- **Your assignment**:
Could you please reproduce all the records below exactly, leaving out the images?

- **Data for this exercise**:
---*---
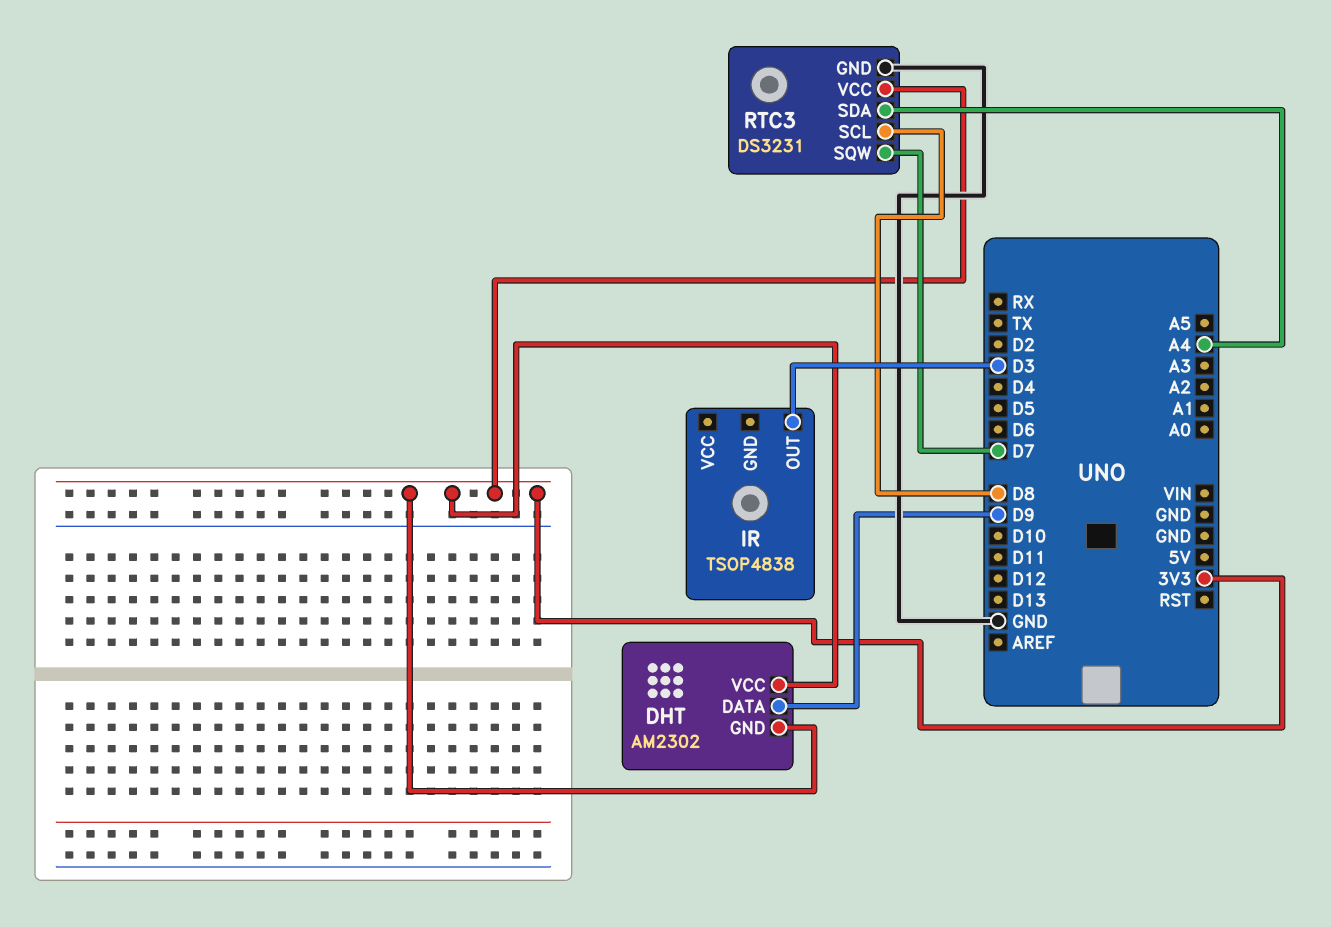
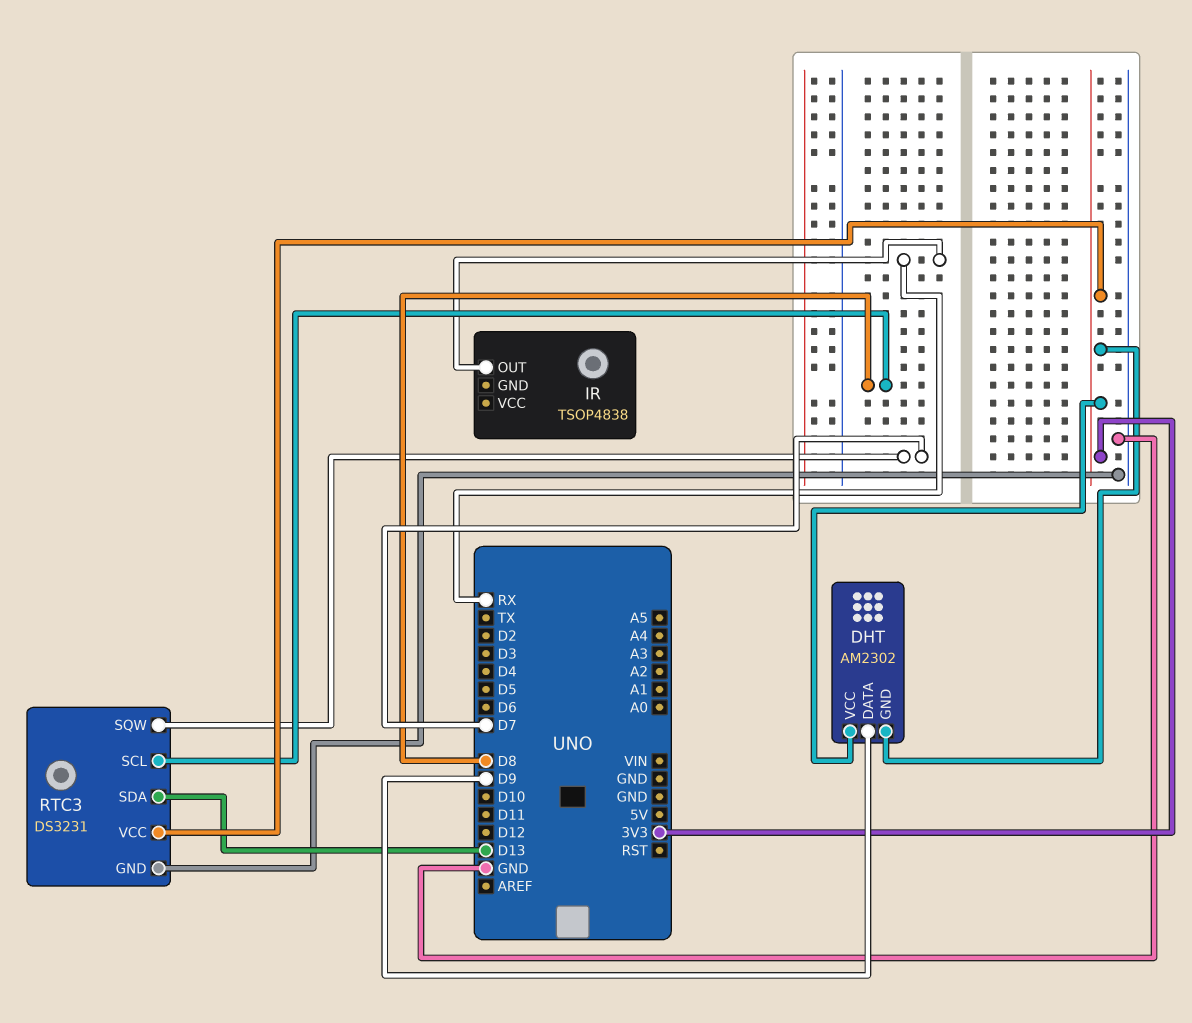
IR pin OUT: D3 -> RX
RTC3 pin SDA: A4 -> D13

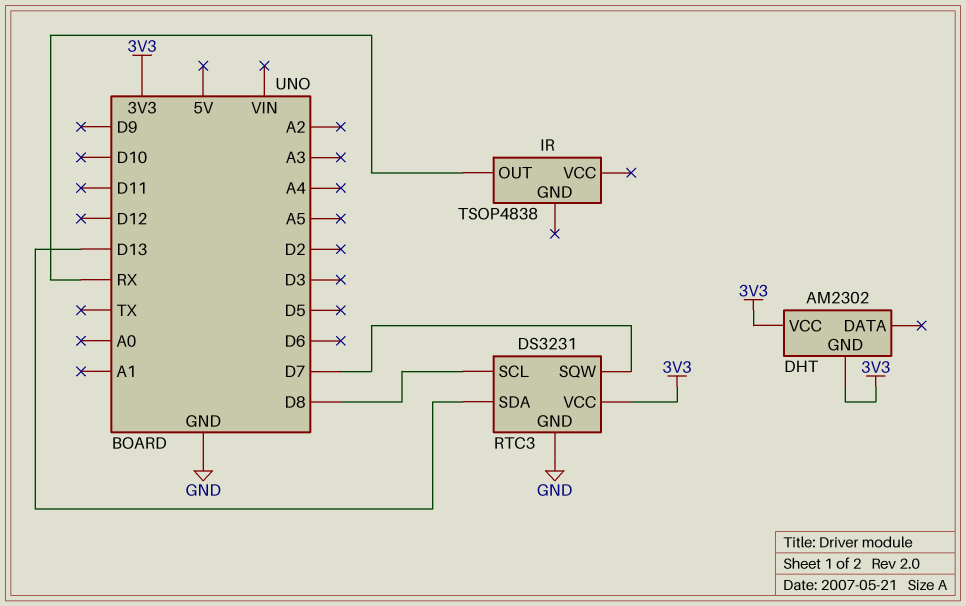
DHT pin DATA: D9 -> none

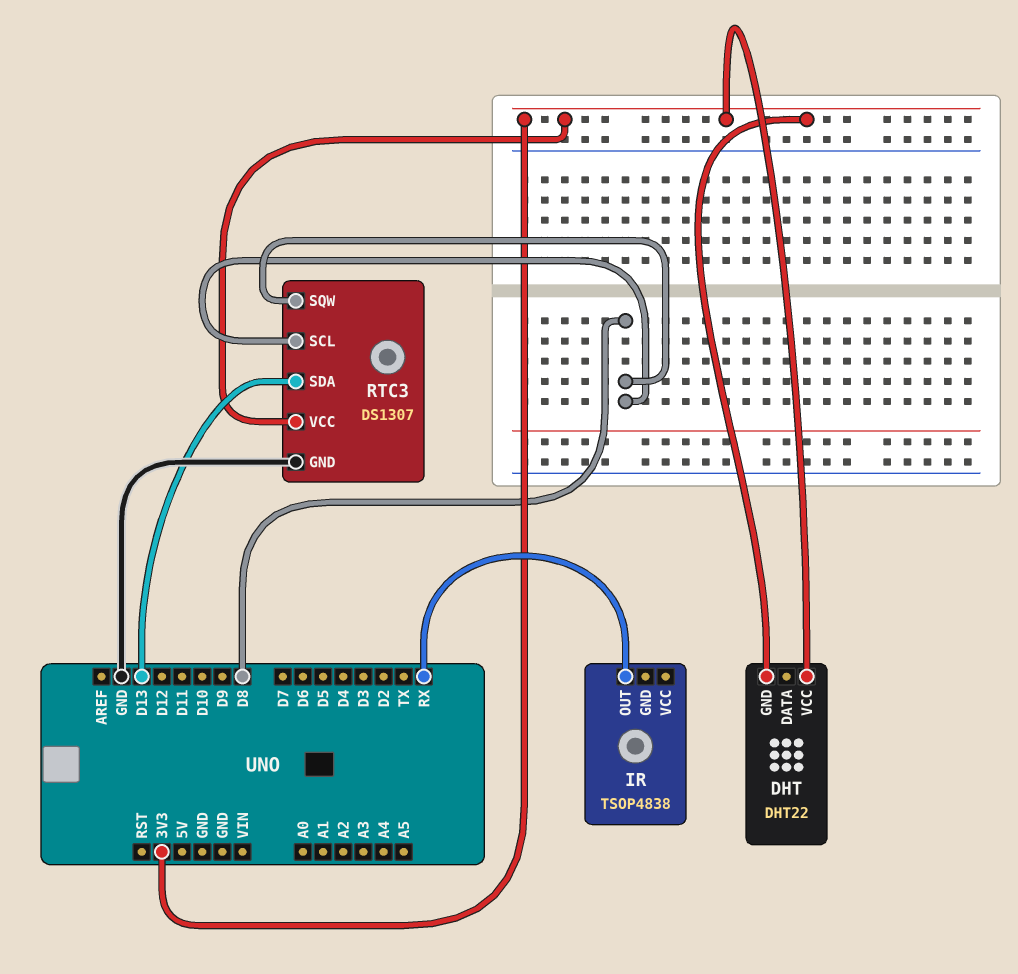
DHT: AM2302 -> DHT22
RTC3: DS3231 -> DS1307
RTC3 pin SQW: D7 -> D8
---*---
- **Response**:
IR pin OUT: D3 -> RX
RTC3 pin SDA: A4 -> D13

DHT pin DATA: D9 -> none

DHT: AM2302 -> DHT22
RTC3: DS3231 -> DS1307
RTC3 pin SQW: D7 -> D8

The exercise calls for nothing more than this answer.